**EXERCISE GOAL**
Which lines of the entries contain the string "gris"? Please find them and copy them.
[INFORMATION]
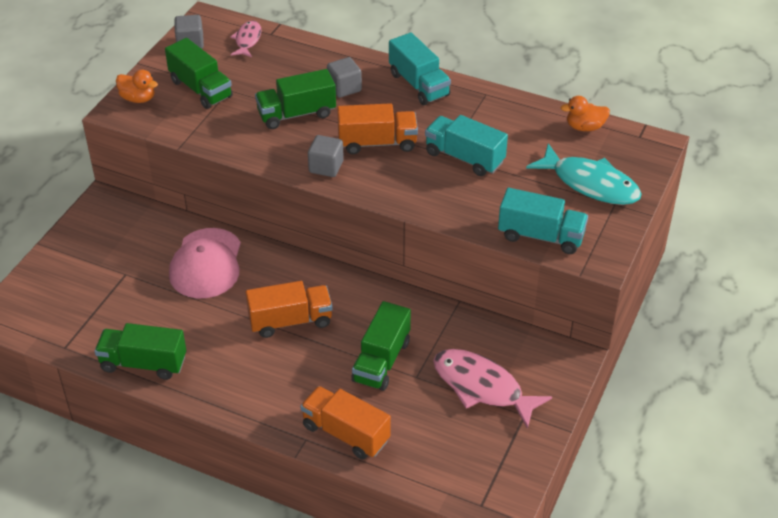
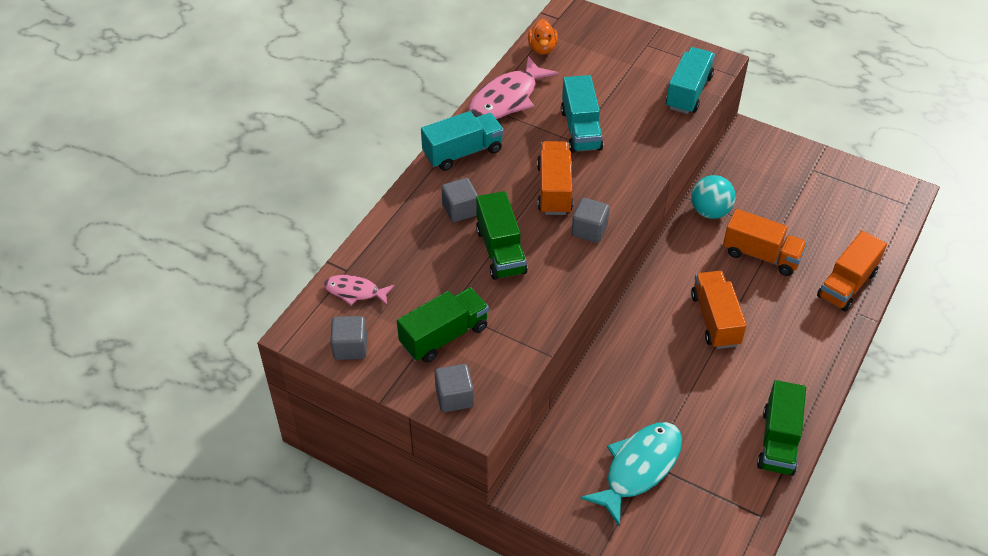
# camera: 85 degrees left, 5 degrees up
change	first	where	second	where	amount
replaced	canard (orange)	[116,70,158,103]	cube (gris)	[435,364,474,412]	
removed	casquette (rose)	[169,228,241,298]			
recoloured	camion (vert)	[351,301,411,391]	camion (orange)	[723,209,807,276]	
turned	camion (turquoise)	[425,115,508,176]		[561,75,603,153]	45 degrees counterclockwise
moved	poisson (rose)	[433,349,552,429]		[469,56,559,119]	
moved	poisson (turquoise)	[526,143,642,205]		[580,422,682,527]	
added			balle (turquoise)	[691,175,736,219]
[/INFORMATION]
[INFORMATION]
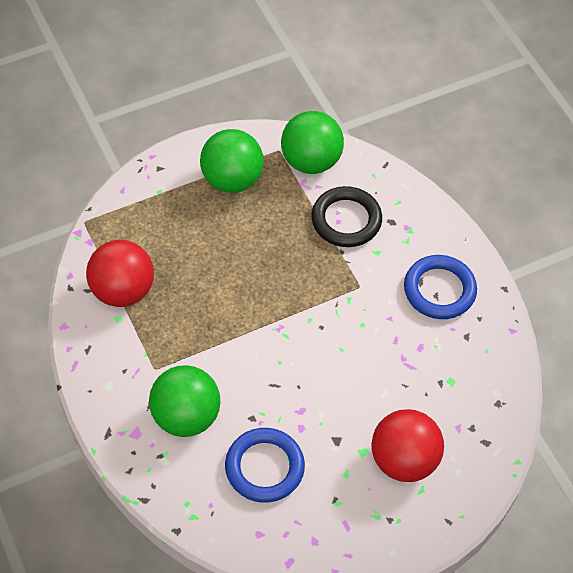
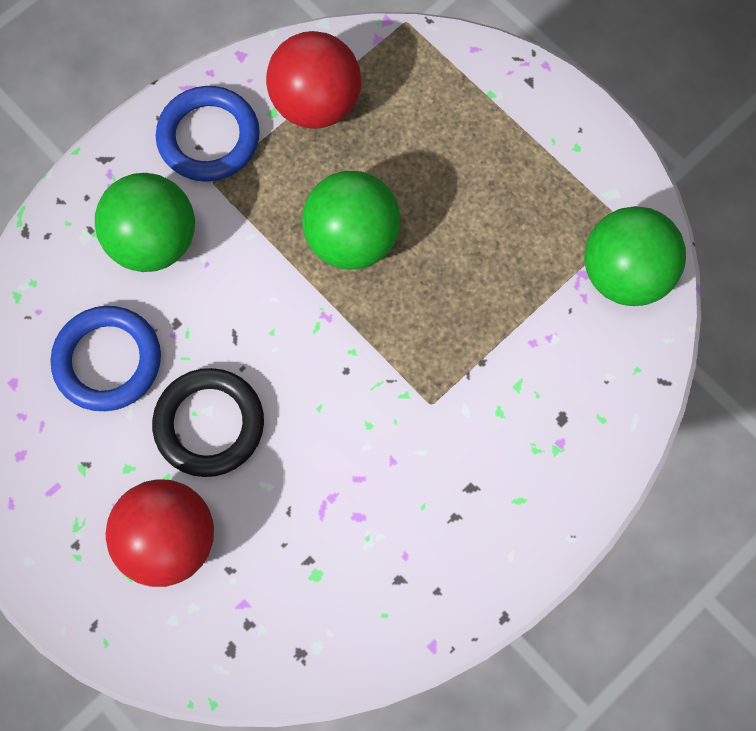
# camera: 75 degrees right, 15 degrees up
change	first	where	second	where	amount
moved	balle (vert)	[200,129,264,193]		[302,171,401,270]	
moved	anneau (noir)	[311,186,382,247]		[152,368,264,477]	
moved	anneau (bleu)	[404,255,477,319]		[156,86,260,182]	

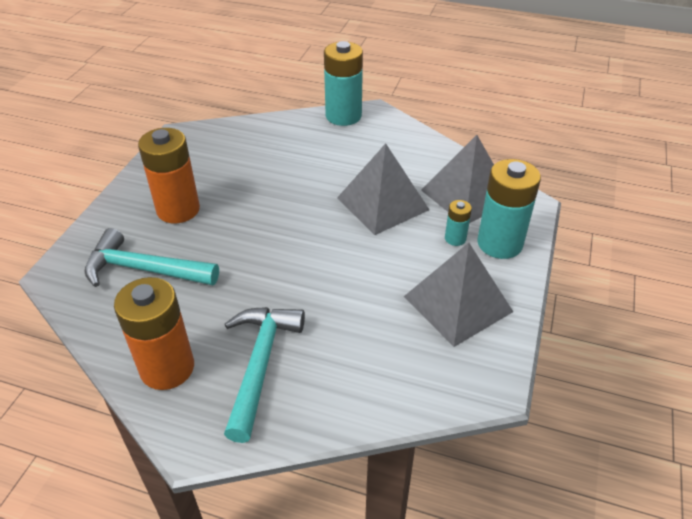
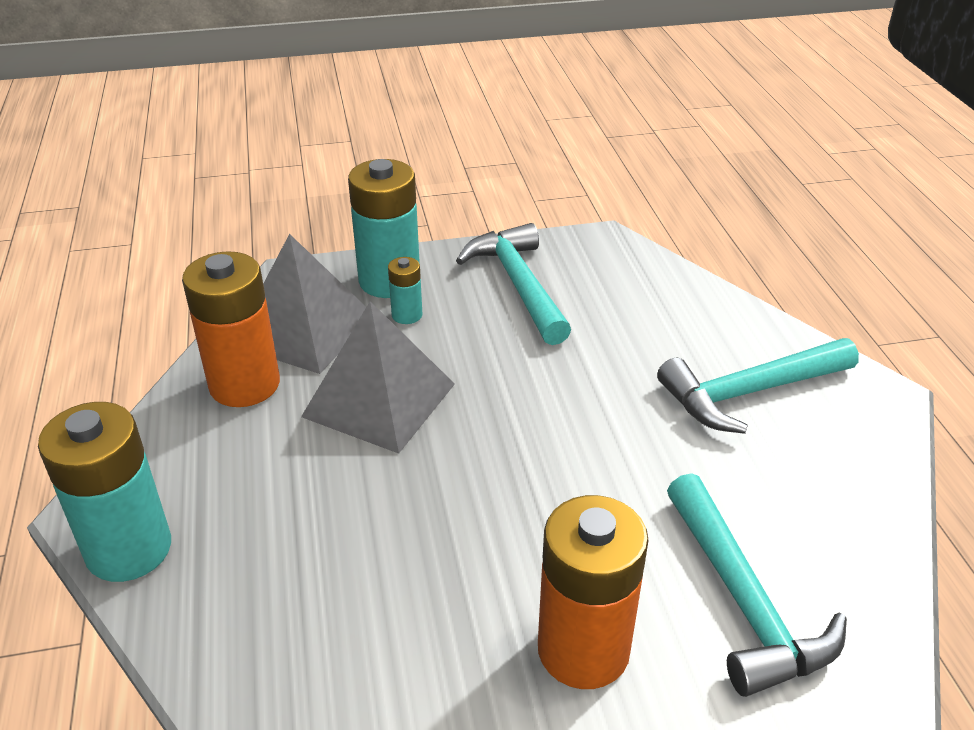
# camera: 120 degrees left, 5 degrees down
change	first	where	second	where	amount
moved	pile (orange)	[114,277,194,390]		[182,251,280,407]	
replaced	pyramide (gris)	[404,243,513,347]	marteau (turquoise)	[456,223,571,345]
[/INFORMATION]
**RESULT FOR THIS TASK**
replaced	canard (orange)	[116,70,158,103]	cube (gris)	[435,364,474,412]	
replaced	pyramide (gris)	[404,243,513,347]	marteau (turquoise)	[456,223,571,345]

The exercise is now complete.